[STORED DATA]
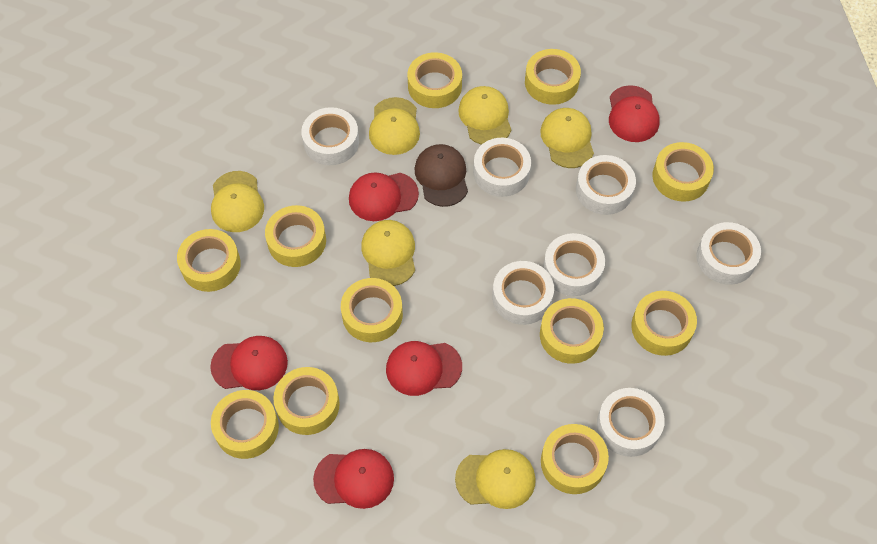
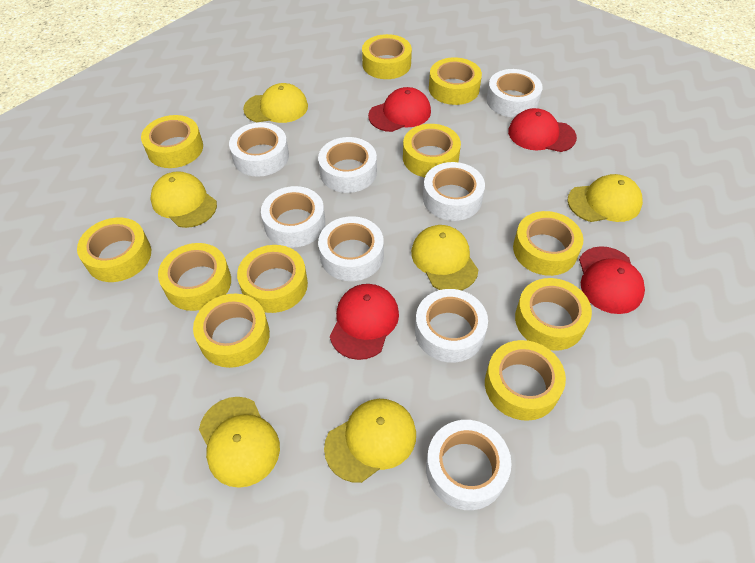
brown cap: 1 -> 0
red cap: 5 -> 4
white tape: 7 -> 8

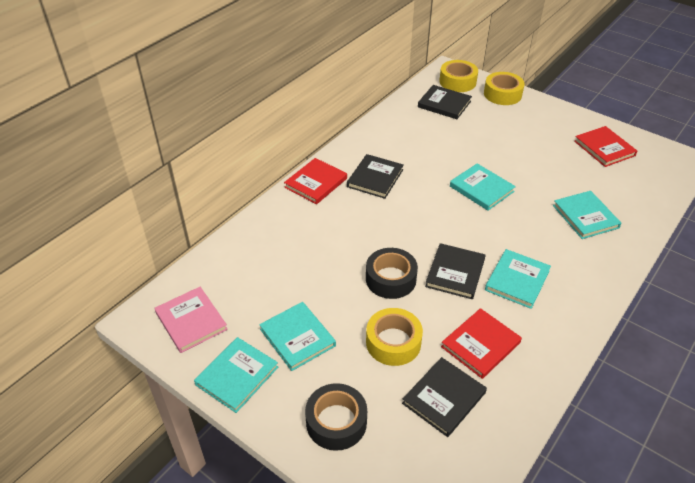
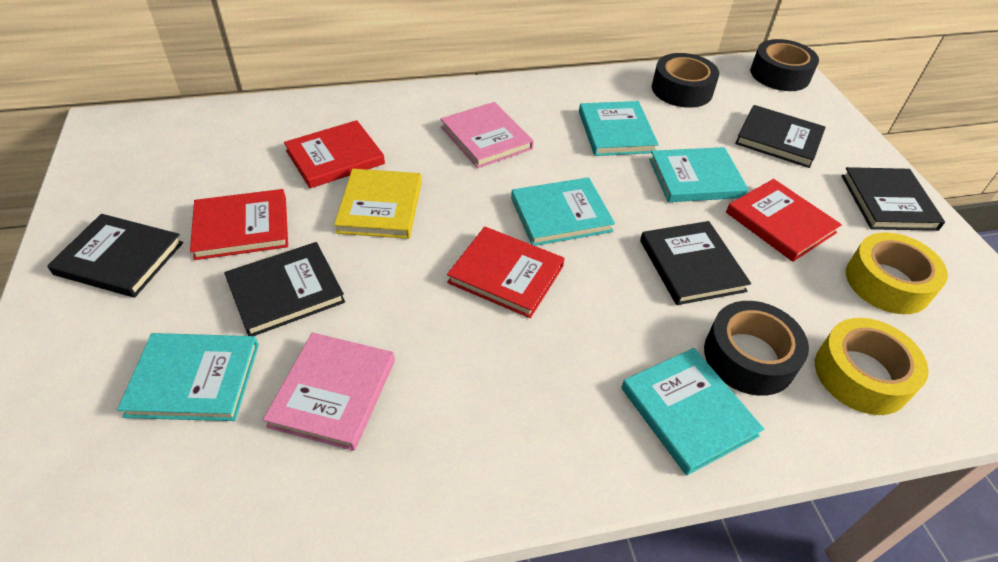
black book: 4 -> 5
black tape: 2 -> 3
pink book: 1 -> 2
red book: 3 -> 4
yellow book: 0 -> 1
yellow tape: 3 -> 2

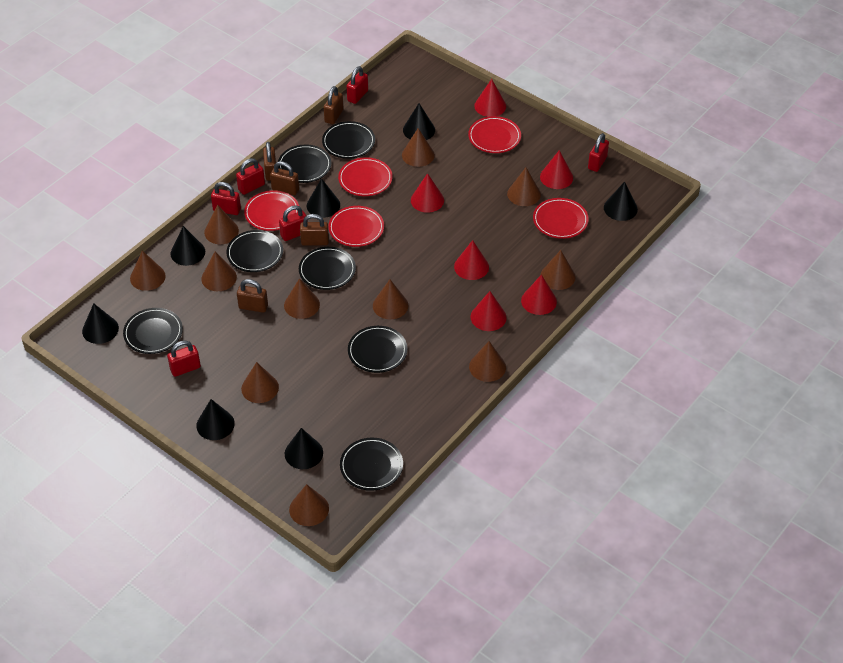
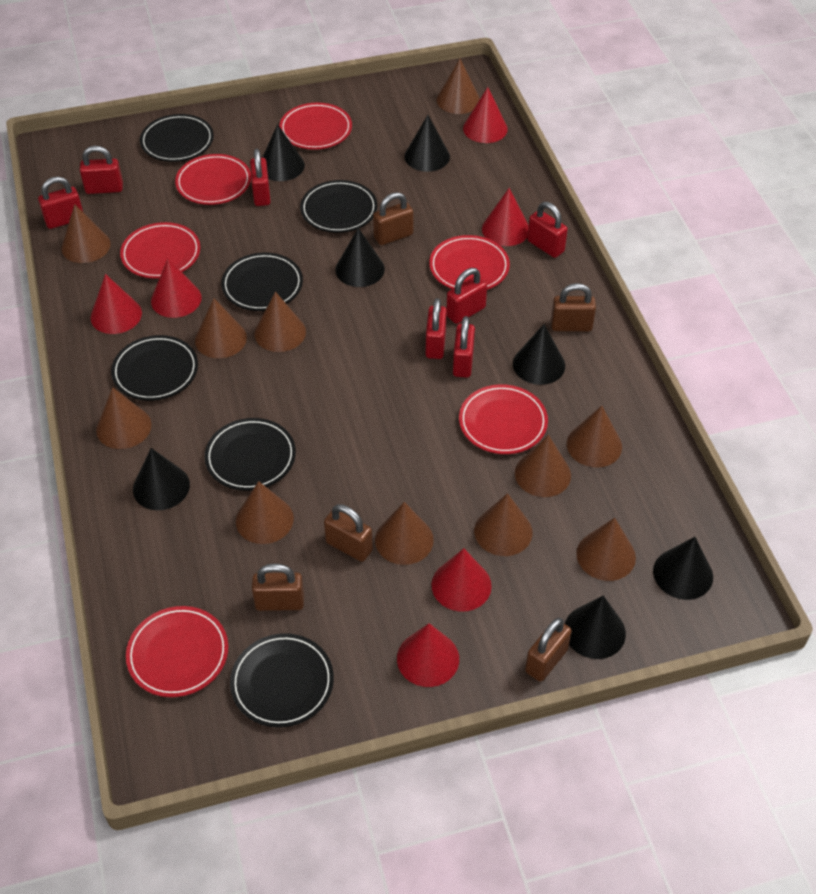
black plate: 7 -> 6
red padlock: 6 -> 7
red plate: 5 -> 6

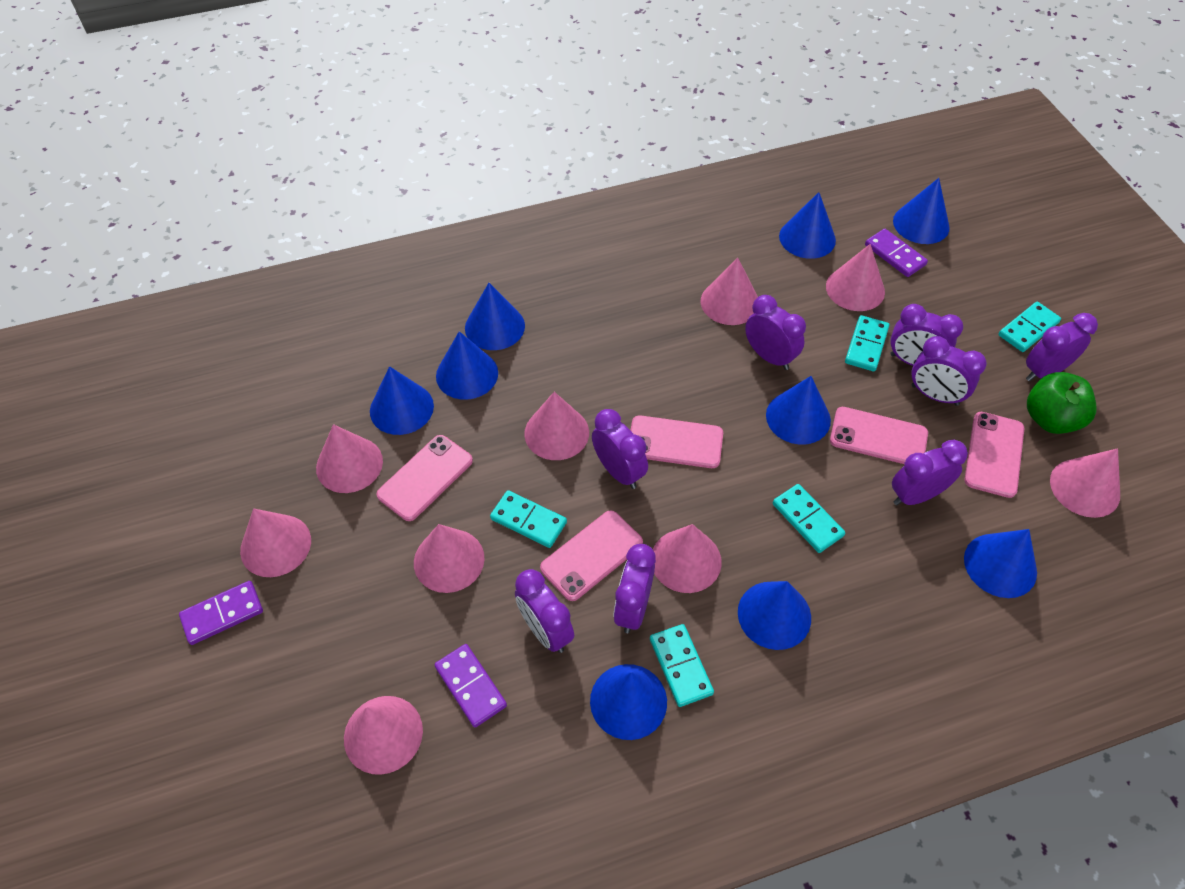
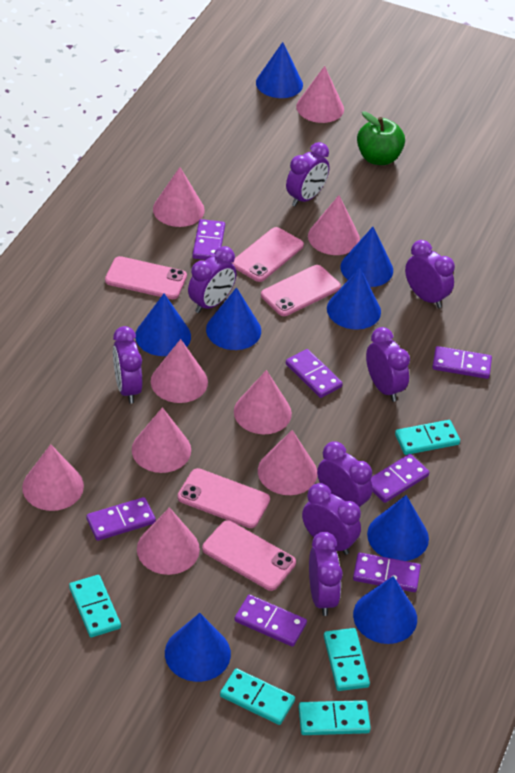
blue cone: 9 -> 8
purple domino: 3 -> 7

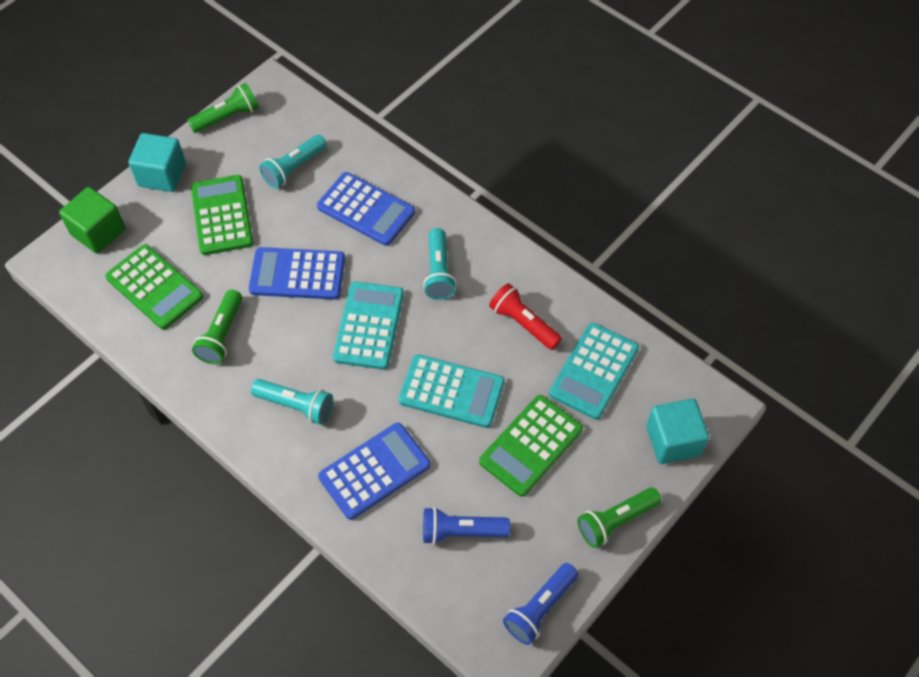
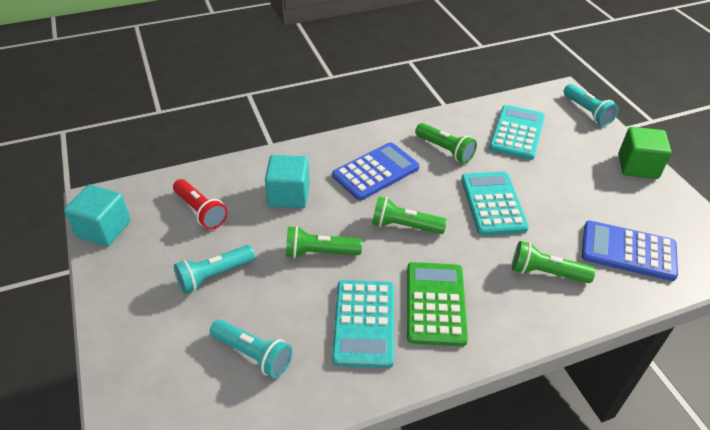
blue calculator: 3 -> 2
blue flashlight: 2 -> 0
green calculator: 3 -> 1
green flashlight: 3 -> 4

[ACTIVITY]
Tally the lines of the data that contain the word "flashlight", and give only that tally.

[SOLUTION]
2